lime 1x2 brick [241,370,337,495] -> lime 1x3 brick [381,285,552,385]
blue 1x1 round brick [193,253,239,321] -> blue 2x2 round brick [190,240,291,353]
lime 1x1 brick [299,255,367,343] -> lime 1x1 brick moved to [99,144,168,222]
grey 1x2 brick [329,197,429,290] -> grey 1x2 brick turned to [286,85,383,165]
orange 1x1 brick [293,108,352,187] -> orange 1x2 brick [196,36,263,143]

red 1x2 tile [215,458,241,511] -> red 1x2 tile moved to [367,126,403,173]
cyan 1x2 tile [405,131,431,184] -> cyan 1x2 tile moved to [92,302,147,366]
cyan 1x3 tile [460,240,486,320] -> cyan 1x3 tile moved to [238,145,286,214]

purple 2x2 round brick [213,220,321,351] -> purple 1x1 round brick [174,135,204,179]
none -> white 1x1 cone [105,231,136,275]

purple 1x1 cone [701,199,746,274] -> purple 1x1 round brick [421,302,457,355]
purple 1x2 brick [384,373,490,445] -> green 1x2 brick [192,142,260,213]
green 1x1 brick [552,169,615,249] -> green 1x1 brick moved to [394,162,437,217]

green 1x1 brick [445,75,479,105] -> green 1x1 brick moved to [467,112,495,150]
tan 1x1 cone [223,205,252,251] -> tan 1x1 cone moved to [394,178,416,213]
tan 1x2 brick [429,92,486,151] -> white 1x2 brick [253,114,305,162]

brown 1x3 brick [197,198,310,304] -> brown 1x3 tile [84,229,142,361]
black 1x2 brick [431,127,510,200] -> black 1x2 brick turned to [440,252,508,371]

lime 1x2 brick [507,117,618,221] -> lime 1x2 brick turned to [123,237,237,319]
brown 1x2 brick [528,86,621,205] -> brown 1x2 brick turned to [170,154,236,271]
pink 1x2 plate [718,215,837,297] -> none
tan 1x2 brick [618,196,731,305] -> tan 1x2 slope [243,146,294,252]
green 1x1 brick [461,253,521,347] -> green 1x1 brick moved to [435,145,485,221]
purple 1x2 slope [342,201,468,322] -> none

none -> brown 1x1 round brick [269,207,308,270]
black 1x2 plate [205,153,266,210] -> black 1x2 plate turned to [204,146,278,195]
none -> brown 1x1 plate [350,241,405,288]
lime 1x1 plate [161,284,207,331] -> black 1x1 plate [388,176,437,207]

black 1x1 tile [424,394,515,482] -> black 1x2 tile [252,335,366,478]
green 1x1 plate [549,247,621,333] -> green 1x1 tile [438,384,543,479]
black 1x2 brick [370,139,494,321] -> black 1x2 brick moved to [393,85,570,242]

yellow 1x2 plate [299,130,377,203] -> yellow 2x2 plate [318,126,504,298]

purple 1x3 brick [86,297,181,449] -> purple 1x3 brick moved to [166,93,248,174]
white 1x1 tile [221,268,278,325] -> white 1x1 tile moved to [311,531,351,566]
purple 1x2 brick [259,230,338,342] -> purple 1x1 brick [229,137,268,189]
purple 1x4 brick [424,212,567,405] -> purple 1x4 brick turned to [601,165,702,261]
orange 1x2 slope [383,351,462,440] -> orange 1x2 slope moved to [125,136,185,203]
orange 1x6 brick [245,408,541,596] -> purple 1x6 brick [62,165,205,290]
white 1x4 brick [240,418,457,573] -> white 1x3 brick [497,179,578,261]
☆ ☆ ☆ ☆
- [Problem description] Of the records above, copy each line that includes "turned".

- [Answer]
grey 1x2 brick [329,197,429,290] -> grey 1x2 brick turned to [286,85,383,165]
black 1x2 brick [431,127,510,200] -> black 1x2 brick turned to [440,252,508,371]
lime 1x2 brick [507,117,618,221] -> lime 1x2 brick turned to [123,237,237,319]
brown 1x2 brick [528,86,621,205] -> brown 1x2 brick turned to [170,154,236,271]
black 1x2 plate [205,153,266,210] -> black 1x2 plate turned to [204,146,278,195]
purple 1x4 brick [424,212,567,405] -> purple 1x4 brick turned to [601,165,702,261]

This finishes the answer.